BEGIN SUPPLIED DATA

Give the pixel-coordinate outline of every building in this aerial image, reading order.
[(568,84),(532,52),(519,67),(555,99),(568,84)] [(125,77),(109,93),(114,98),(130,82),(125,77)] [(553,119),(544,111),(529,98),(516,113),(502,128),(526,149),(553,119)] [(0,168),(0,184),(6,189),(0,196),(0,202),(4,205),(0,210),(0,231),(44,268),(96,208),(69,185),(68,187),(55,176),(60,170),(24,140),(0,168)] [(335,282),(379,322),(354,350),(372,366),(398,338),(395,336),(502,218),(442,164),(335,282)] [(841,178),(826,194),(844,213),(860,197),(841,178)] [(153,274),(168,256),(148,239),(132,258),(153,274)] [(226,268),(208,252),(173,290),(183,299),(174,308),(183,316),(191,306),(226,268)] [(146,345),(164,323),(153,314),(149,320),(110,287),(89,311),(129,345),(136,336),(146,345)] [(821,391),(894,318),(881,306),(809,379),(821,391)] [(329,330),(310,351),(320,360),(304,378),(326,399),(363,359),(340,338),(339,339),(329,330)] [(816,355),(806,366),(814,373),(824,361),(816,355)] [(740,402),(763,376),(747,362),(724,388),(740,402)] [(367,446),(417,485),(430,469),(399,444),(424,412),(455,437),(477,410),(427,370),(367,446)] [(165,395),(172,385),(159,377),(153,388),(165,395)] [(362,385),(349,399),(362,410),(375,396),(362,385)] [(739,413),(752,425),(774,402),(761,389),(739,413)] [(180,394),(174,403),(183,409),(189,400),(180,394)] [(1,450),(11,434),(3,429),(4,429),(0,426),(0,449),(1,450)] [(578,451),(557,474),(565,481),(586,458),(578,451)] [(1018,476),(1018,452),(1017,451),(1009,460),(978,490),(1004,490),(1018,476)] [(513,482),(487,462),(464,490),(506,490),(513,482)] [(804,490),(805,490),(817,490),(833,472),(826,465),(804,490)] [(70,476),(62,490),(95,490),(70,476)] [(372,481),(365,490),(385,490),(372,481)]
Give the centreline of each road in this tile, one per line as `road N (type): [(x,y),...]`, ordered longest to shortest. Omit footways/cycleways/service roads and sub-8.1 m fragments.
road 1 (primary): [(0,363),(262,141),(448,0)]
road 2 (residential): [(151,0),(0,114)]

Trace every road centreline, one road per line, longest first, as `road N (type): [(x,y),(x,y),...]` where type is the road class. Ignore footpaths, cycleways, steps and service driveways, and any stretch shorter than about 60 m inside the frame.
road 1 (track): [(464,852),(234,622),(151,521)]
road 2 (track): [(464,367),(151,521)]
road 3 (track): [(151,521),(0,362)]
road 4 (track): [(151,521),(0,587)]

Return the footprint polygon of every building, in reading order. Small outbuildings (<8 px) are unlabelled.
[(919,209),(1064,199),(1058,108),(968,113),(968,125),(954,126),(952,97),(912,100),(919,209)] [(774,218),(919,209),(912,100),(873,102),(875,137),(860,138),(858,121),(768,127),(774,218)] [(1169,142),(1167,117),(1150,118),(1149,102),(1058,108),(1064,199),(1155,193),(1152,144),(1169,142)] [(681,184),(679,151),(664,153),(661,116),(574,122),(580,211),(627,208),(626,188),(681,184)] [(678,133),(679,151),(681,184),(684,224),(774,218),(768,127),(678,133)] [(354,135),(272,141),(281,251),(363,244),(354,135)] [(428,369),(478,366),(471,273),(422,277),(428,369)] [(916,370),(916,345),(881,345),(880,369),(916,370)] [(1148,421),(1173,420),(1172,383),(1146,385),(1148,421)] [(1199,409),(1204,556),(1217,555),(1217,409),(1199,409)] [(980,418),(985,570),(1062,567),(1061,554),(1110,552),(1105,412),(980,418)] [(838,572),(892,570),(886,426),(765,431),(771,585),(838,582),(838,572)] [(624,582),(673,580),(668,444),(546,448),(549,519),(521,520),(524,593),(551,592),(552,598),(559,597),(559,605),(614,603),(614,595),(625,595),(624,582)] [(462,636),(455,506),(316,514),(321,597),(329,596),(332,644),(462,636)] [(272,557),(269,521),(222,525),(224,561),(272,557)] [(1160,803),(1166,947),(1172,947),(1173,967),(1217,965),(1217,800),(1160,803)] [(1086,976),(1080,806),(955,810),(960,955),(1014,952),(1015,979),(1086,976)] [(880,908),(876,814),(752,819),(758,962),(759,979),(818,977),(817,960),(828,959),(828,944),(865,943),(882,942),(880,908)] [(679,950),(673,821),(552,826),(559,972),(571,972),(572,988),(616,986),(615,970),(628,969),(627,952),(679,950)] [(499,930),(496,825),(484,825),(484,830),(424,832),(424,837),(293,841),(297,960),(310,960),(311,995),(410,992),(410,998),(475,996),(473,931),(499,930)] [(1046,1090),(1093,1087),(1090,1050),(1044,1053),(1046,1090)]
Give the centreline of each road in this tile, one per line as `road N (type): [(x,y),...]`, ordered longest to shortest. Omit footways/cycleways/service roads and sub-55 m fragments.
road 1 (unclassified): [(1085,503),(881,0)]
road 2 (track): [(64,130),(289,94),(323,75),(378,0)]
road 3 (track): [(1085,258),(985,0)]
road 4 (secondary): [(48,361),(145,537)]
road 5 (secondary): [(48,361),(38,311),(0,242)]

END SUPPLIED DATA

> _TASK DESCRIPTION_
Reproduce, word for word, all of the entries above.

> _REPLY_
Give the pixel-coordinate outline of every building in this aerial image, reading order.
[(568,84),(532,52),(519,67),(555,99),(568,84)] [(125,77),(109,93),(114,98),(130,82),(125,77)] [(553,119),(544,111),(529,98),(516,113),(502,128),(526,149),(553,119)] [(0,168),(0,184),(6,189),(0,196),(0,202),(4,205),(0,210),(0,231),(44,268),(96,208),(69,185),(68,187),(55,176),(60,170),(24,140),(0,168)] [(335,282),(379,322),(354,350),(372,366),(398,338),(395,336),(502,218),(442,164),(335,282)] [(841,178),(826,194),(844,213),(860,197),(841,178)] [(153,274),(168,256),(148,239),(132,258),(153,274)] [(226,268),(208,252),(173,290),(183,299),(174,308),(183,316),(191,306),(226,268)] [(146,345),(164,323),(153,314),(149,320),(110,287),(89,311),(129,345),(136,336),(146,345)] [(821,391),(894,318),(881,306),(809,379),(821,391)] [(329,330),(310,351),(320,360),(304,378),(326,399),(363,359),(340,338),(339,339),(329,330)] [(816,355),(806,366),(814,373),(824,361),(816,355)] [(740,402),(763,376),(747,362),(724,388),(740,402)] [(367,446),(417,485),(430,469),(399,444),(424,412),(455,437),(477,410),(427,370),(367,446)] [(165,395),(172,385),(159,377),(153,388),(165,395)] [(362,385),(349,399),(362,410),(375,396),(362,385)] [(739,413),(752,425),(774,402),(761,389),(739,413)] [(180,394),(174,403),(183,409),(189,400),(180,394)] [(1,450),(11,434),(3,429),(4,429),(0,426),(0,449),(1,450)] [(578,451),(557,474),(565,481),(586,458),(578,451)] [(1018,476),(1018,452),(1017,451),(1009,460),(978,490),(1004,490),(1018,476)] [(513,482),(487,462),(464,490),(506,490),(513,482)] [(804,490),(805,490),(817,490),(833,472),(826,465),(804,490)] [(70,476),(62,490),(95,490),(70,476)] [(372,481),(365,490),(385,490),(372,481)]
Give the centreline of each road in this tile, one per line as `road N (type): [(x,y),...]`, ordered longest to shortest. Omit footways/cycleways/service roads and sub-8.1 m fragments.
road 1 (primary): [(0,363),(262,141),(448,0)]
road 2 (residential): [(151,0),(0,114)]

Trace every road centreline, one road per line, longest first, as `road N (type): [(x,y),(x,y),...]` where type is the road class. Ignore footpaths, cycleways, steps and service driveways, and any stretch shorter than about 60 m inside the frame.
road 1 (track): [(464,852),(234,622),(151,521)]
road 2 (track): [(464,367),(151,521)]
road 3 (track): [(151,521),(0,362)]
road 4 (track): [(151,521),(0,587)]

Return the footprint polygon of every building, in reading order. Small outbuildings (<8 px) are unlabelled.
[(919,209),(1064,199),(1058,108),(968,113),(968,125),(954,126),(952,97),(912,100),(919,209)] [(774,218),(919,209),(912,100),(873,102),(875,137),(860,138),(858,121),(768,127),(774,218)] [(1169,142),(1167,117),(1150,118),(1149,102),(1058,108),(1064,199),(1155,193),(1152,144),(1169,142)] [(681,184),(679,151),(664,153),(661,116),(574,122),(580,211),(627,208),(626,188),(681,184)] [(678,133),(679,151),(681,184),(684,224),(774,218),(768,127),(678,133)] [(354,135),(272,141),(281,251),(363,244),(354,135)] [(428,369),(478,366),(471,273),(422,277),(428,369)] [(916,370),(916,345),(881,345),(880,369),(916,370)] [(1148,421),(1173,420),(1172,383),(1146,385),(1148,421)] [(1199,409),(1204,556),(1217,555),(1217,409),(1199,409)] [(980,418),(985,570),(1062,567),(1061,554),(1110,552),(1105,412),(980,418)] [(838,572),(892,570),(886,426),(765,431),(771,585),(838,582),(838,572)] [(624,582),(673,580),(668,444),(546,448),(549,519),(521,520),(524,593),(551,592),(552,598),(559,597),(559,605),(614,603),(614,595),(625,595),(624,582)] [(462,636),(455,506),(316,514),(321,597),(329,596),(332,644),(462,636)] [(272,557),(269,521),(222,525),(224,561),(272,557)] [(1160,803),(1166,947),(1172,947),(1173,967),(1217,965),(1217,800),(1160,803)] [(1086,976),(1080,806),(955,810),(960,955),(1014,952),(1015,979),(1086,976)] [(880,908),(876,814),(752,819),(758,962),(759,979),(818,977),(817,960),(828,959),(828,944),(865,943),(882,942),(880,908)] [(679,950),(673,821),(552,826),(559,972),(571,972),(572,988),(616,986),(615,970),(628,969),(627,952),(679,950)] [(499,930),(496,825),(484,825),(484,830),(424,832),(424,837),(293,841),(297,960),(310,960),(311,995),(410,992),(410,998),(475,996),(473,931),(499,930)] [(1046,1090),(1093,1087),(1090,1050),(1044,1053),(1046,1090)]
Give the centreline of each road in this tile, one per line as `road N (type): [(x,y),...]`, ordered longest to shortest. Omit footways/cycleways/service roads and sub-55 m fragments.
road 1 (unclassified): [(1085,503),(881,0)]
road 2 (track): [(64,130),(289,94),(323,75),(378,0)]
road 3 (track): [(1085,258),(985,0)]
road 4 (secondary): [(48,361),(145,537)]
road 5 (secondary): [(48,361),(38,311),(0,242)]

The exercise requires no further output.